Set the data below down again, exactly, with every picture left out.

[Start of Attachment]

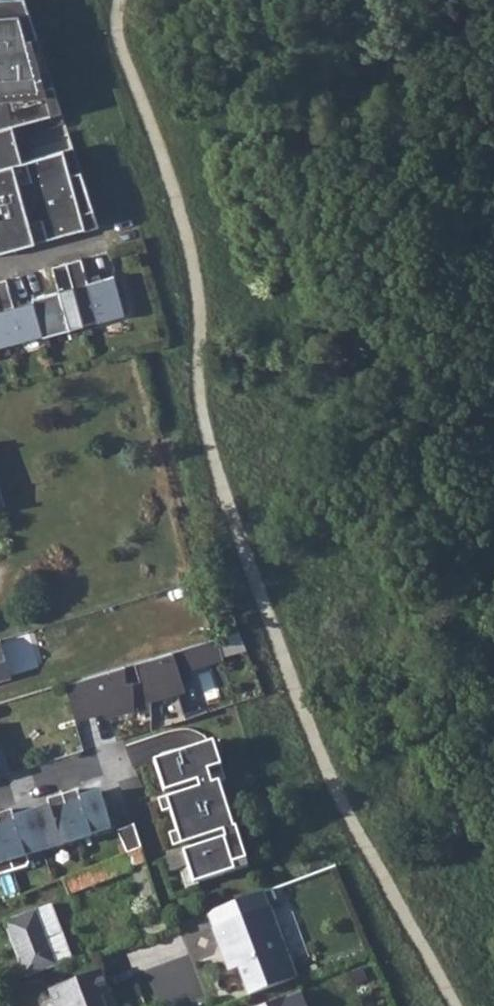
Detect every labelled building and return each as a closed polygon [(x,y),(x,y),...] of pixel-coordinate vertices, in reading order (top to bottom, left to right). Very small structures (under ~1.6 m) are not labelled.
[(84,226),(79,212),(93,208),(80,170),(71,172),(63,149),(22,162),(10,127),(61,110),(24,0),(0,0),(0,250),(84,226)] [(63,149),(71,172),(80,170),(72,145),(63,149)] [(79,212),(84,226),(98,222),(93,208),(79,212)] [(66,262),(83,325),(124,313),(114,275),(87,282),(81,258),(66,262)] [(42,336),(83,325),(66,262),(51,266),(58,290),(32,298),(33,301),(42,334),(42,336)] [(42,334),(33,301),(14,306),(6,279),(0,281),(0,315),(8,343),(42,334)] [(64,683),(74,719),(102,711),(104,716),(121,711),(137,707),(139,715),(144,714),(145,718),(150,716),(150,729),(185,719),(176,690),(178,673),(178,671),(223,657),(218,637),(64,683)] [(10,675),(0,643),(0,678),(10,675)] [(213,742),(154,761),(193,884),(248,866),(237,834),(235,835),(218,782),(225,780),(213,742)] [(76,790),(61,794),(75,841),(90,836),(90,835),(110,829),(107,820),(99,792),(79,799),(76,790)] [(39,810),(30,813),(41,851),(75,841),(61,794),(45,799),(48,808),(39,810)] [(0,813),(0,833),(12,872),(27,868),(29,863),(27,855),(41,851),(30,813),(21,816),(12,818),(10,810),(0,813)] [(116,831),(126,854),(140,849),(133,825),(116,831)] [(0,833),(0,875),(12,872),(0,833)] [(126,854),(62,879),(68,894),(132,869),(145,909),(159,904),(143,858),(140,849),(126,854)] [(213,927),(267,907),(261,892),(208,913),(213,927)] [(48,904),(4,923),(25,977),(70,959),(48,904)] [(238,966),(249,995),(295,977),(268,906),(267,907),(213,927),(212,928),(219,946),(224,944),(226,951),(224,951),(222,955),(227,967),(231,969),(238,966)] [(49,989),(56,1005),(103,1005),(100,997),(107,994),(109,994),(100,970),(49,989)] [(261,1005),(306,1005),(300,992),(261,1005)] [(100,997),(103,1005),(111,1005),(107,994),(100,997)]
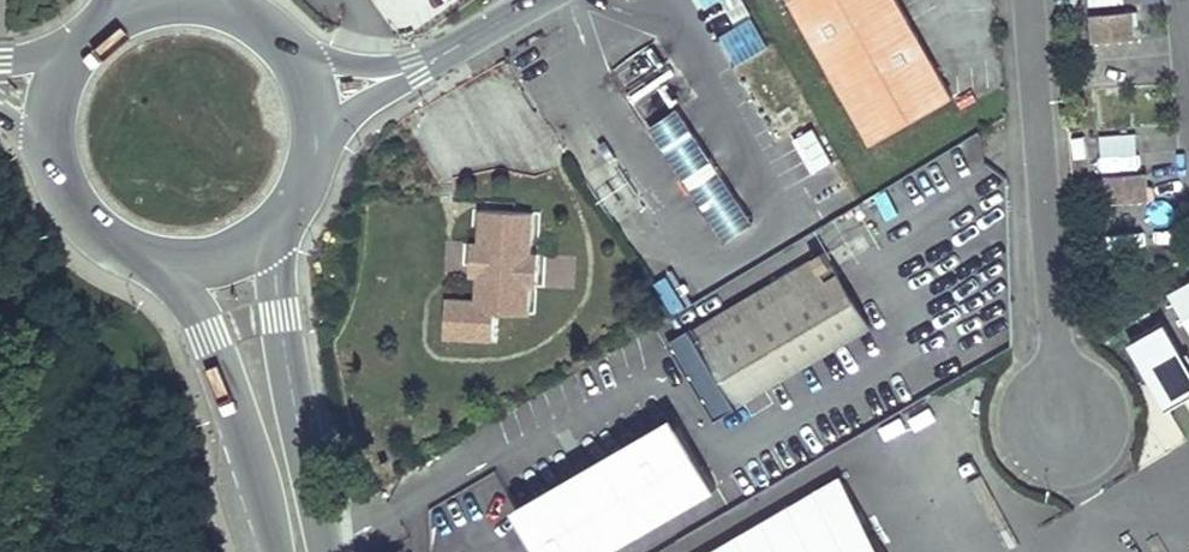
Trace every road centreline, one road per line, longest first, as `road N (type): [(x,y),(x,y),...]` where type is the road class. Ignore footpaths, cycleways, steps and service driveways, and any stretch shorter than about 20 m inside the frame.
road 1 (unclassified): [(1030,0),(1064,420)]
road 2 (primary): [(325,551),(269,232)]
road 3 (primary): [(172,264),(209,334),(279,551)]
road 4 (primary): [(53,161),(84,220),(139,257),(172,264)]
road 5 (tertiary): [(416,70),(539,0)]
road 6 (tertiary): [(315,150),(341,121),(416,70)]
road 7 (tertiary): [(416,70),(290,53)]
road 8 (primary): [(81,46),(53,100),(53,161)]

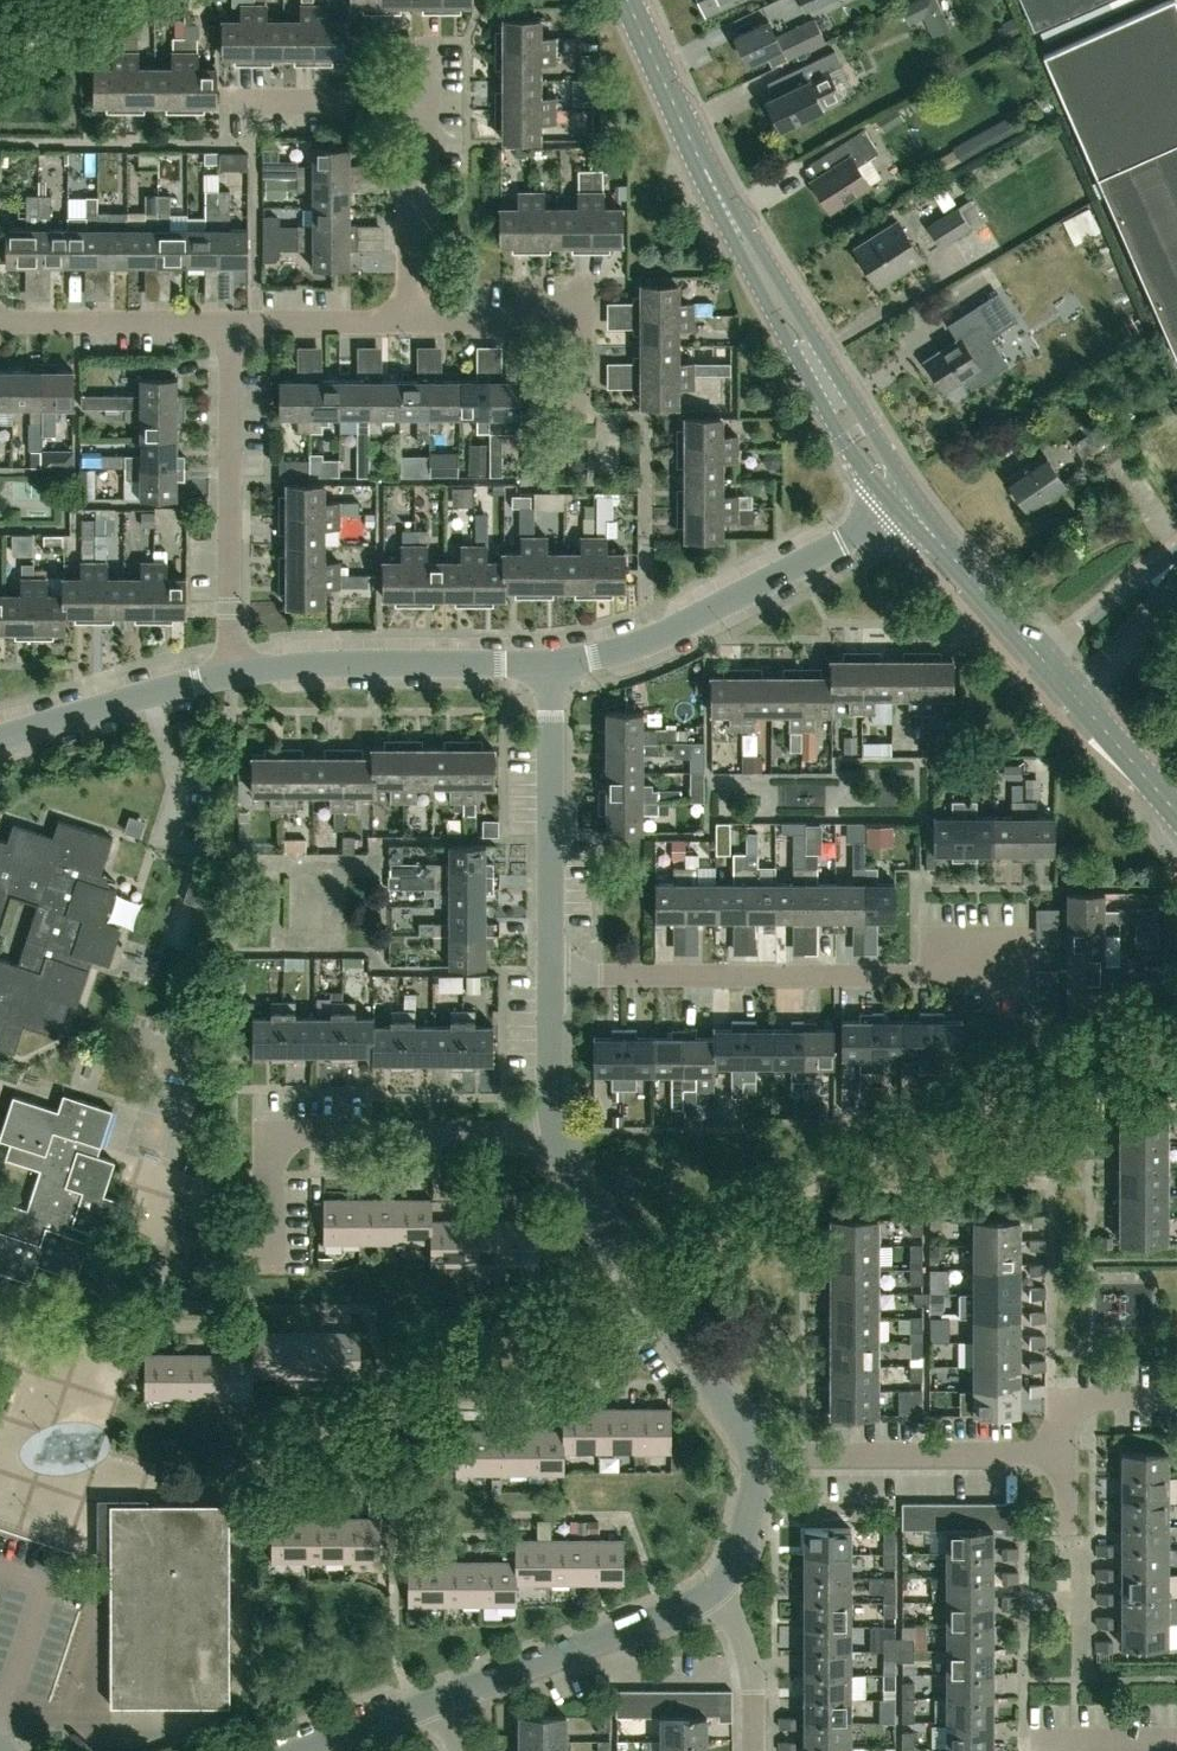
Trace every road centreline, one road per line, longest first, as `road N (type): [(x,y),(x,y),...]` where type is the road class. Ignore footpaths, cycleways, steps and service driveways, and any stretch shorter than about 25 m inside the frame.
road 1 (residential): [(552,976),(1029,971)]
road 2 (tertiary): [(697,154),(822,404),(899,513)]
road 3 (tertiary): [(917,502),(697,154)]
road 4 (residential): [(756,1456),(576,1185),(555,1132)]
road 5 (residential): [(551,661),(632,645),(899,513)]
road 6 (residential): [(231,677),(226,323)]
road 7 (residential): [(231,677),(333,664),(551,661)]
road 8 (residential): [(552,976),(551,661)]
road 9 (residential): [(1051,1444),(1022,1456),(756,1456)]
road 10 (residential): [(440,1699),(715,1588)]
road 11 (residential): [(271,1133),(555,1132)]
road 12 (residential): [(584,421),(585,323),(409,322)]
road 13 (residential): [(0,736),(231,677)]
road 14 (residential): [(0,322),(226,323)]
road 15 (residential): [(409,322),(409,96)]
road 16 (residential): [(409,322),(226,323)]
road 17 (residential): [(231,97),(409,96)]
road 18 (residential): [(753,1750),(750,1660),(715,1588)]
road 19 (unclassified): [(1176,552),(1044,659)]
road 20 (tertiary): [(628,0),(697,154)]
road 21 (unclassified): [(1068,687),(1176,569)]
road 22 (residential): [(555,1132),(552,976)]
road 23 (tertiary): [(1167,803),(1068,687)]
road 24 (residential): [(1176,1399),(1087,1400),(1051,1444)]
road 25 (residential): [(304,1750),(440,1699)]
road 26 (residential): [(715,1588),(744,1543),(756,1456)]

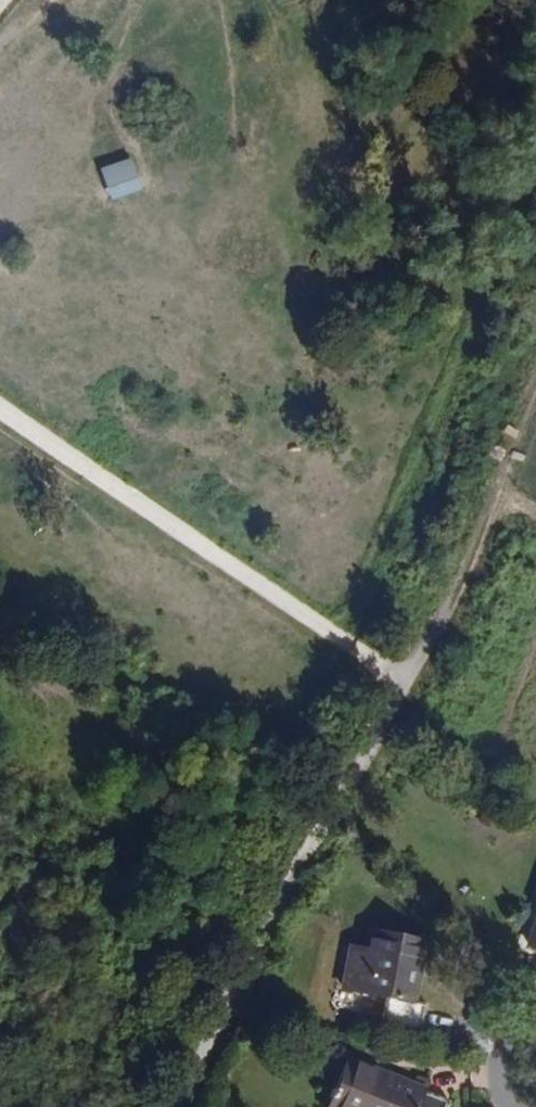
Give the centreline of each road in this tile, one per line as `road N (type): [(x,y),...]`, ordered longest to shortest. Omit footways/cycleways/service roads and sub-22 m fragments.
road 1 (track): [(0,409),(379,660),(391,703),(163,1106)]
road 2 (track): [(535,383),(472,561),(391,703)]

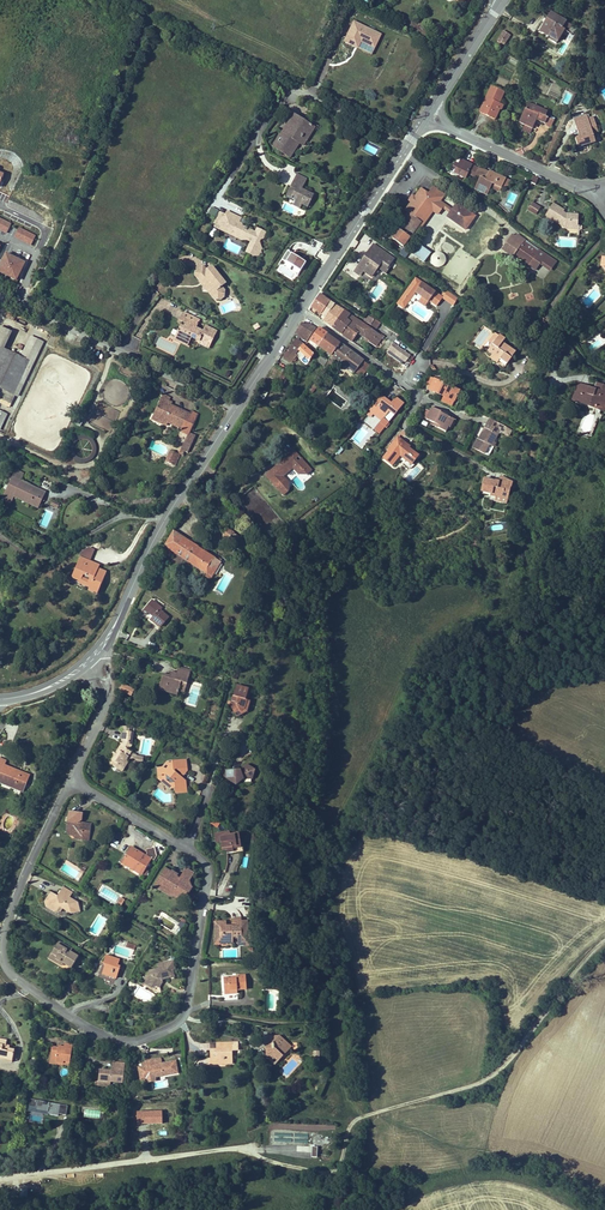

[End of Attachment]

## EXERCISE RESPONSE
Detect every labelled building and return each as a closed polygon [(x,y),(x,y),...] of pixel-coordinate vertices, in reading order (top to bottom, left to right). Very small structures (under ~1.6 m) are not labelled.
[(84,226),(79,212),(93,208),(80,170),(71,172),(63,149),(22,162),(10,127),(61,110),(24,0),(0,0),(0,250),(84,226)] [(63,149),(71,172),(80,170),(72,145),(63,149)] [(79,212),(84,226),(98,222),(93,208),(79,212)] [(66,262),(83,325),(124,313),(114,275),(87,282),(81,258),(66,262)] [(42,336),(83,325),(66,262),(51,266),(58,290),(32,298),(33,301),(42,334),(42,336)] [(42,334),(33,301),(14,306),(6,279),(0,281),(0,315),(8,343),(42,334)] [(64,683),(74,719),(102,711),(104,716),(121,711),(137,707),(139,715),(144,714),(145,718),(150,716),(150,729),(185,719),(176,690),(178,673),(178,671),(223,657),(218,637),(64,683)] [(10,675),(0,643),(0,678),(10,675)] [(213,742),(154,761),(193,884),(248,866),(237,834),(235,835),(218,782),(225,780),(213,742)] [(76,790),(61,794),(75,841),(90,836),(90,835),(110,829),(107,820),(99,792),(79,799),(76,790)] [(39,810),(30,813),(41,851),(75,841),(61,794),(45,799),(48,808),(39,810)] [(0,813),(0,833),(12,872),(27,868),(29,863),(27,855),(41,851),(30,813),(21,816),(12,818),(10,810),(0,813)] [(116,831),(126,854),(140,849),(133,825),(116,831)] [(0,833),(0,875),(12,872),(0,833)] [(126,854),(62,879),(68,894),(132,869),(145,909),(159,904),(143,858),(140,849),(126,854)] [(213,927),(267,907),(261,892),(208,913),(213,927)] [(48,904),(4,923),(25,977),(70,959),(48,904)] [(238,966),(249,995),(295,977),(268,906),(267,907),(213,927),(212,928),(219,946),(224,944),(226,951),(224,951),(222,955),(227,967),(231,969),(238,966)] [(49,989),(56,1005),(103,1005),(100,997),(107,994),(109,994),(100,970),(49,989)] [(261,1005),(306,1005),(300,992),(261,1005)] [(100,997),(103,1005),(111,1005),(107,994),(100,997)]
Trace every road centreline, one road per line, longest first, as `road N (type): [(x,y),(x,y),...]` where type is the road class. Ignore footpaths, cycleways, steps and service driveways, and any stretch shorter than about 20 m inside the frame.
road 1 (unclassified): [(1030,0),(1064,420)]
road 2 (primary): [(325,551),(269,232)]
road 3 (primary): [(172,264),(209,334),(279,551)]
road 4 (primary): [(53,161),(84,220),(139,257),(172,264)]
road 5 (tertiary): [(416,70),(539,0)]
road 6 (tertiary): [(315,150),(341,121),(416,70)]
road 7 (tertiary): [(416,70),(290,53)]
road 8 (primary): [(81,46),(53,100),(53,161)]

Trace every road centreline, one road per line, longest first, as `road N (type): [(x,y),(x,y),...]` where type is the road class. Ignore footpaths, cycleways, steps and service driveways, and any stretch shorter than about 25 m inside the frame.
road 1 (residential): [(552,976),(1029,971)]
road 2 (tertiary): [(697,154),(822,404),(899,513)]
road 3 (tertiary): [(917,502),(697,154)]
road 4 (residential): [(756,1456),(576,1185),(555,1132)]
road 5 (residential): [(551,661),(632,645),(899,513)]
road 6 (residential): [(231,677),(226,323)]
road 7 (residential): [(231,677),(333,664),(551,661)]
road 8 (residential): [(552,976),(551,661)]
road 9 (residential): [(1051,1444),(1022,1456),(756,1456)]
road 10 (residential): [(440,1699),(715,1588)]
road 11 (residential): [(271,1133),(555,1132)]
road 12 (residential): [(584,421),(585,323),(409,322)]
road 13 (residential): [(0,736),(231,677)]
road 14 (residential): [(0,322),(226,323)]
road 15 (residential): [(409,322),(409,96)]
road 16 (residential): [(409,322),(226,323)]
road 17 (residential): [(231,97),(409,96)]
road 18 (residential): [(753,1750),(750,1660),(715,1588)]
road 19 (unclassified): [(1176,552),(1044,659)]
road 20 (tertiary): [(628,0),(697,154)]
road 21 (unclassified): [(1068,687),(1176,569)]
road 22 (residential): [(555,1132),(552,976)]
road 23 (tertiary): [(1167,803),(1068,687)]
road 24 (residential): [(1176,1399),(1087,1400),(1051,1444)]
road 25 (residential): [(304,1750),(440,1699)]
road 26 (residential): [(715,1588),(744,1543),(756,1456)]

Give the centreline of each road in this tile, one per line as `road N (type): [(x,y),...]`, ordered longest to shortest. Omit footways/cycleways/service roads and sub-22 m fragments.
road 1 (track): [(0,409),(379,660),(391,703),(163,1106)]
road 2 (track): [(535,383),(472,561),(391,703)]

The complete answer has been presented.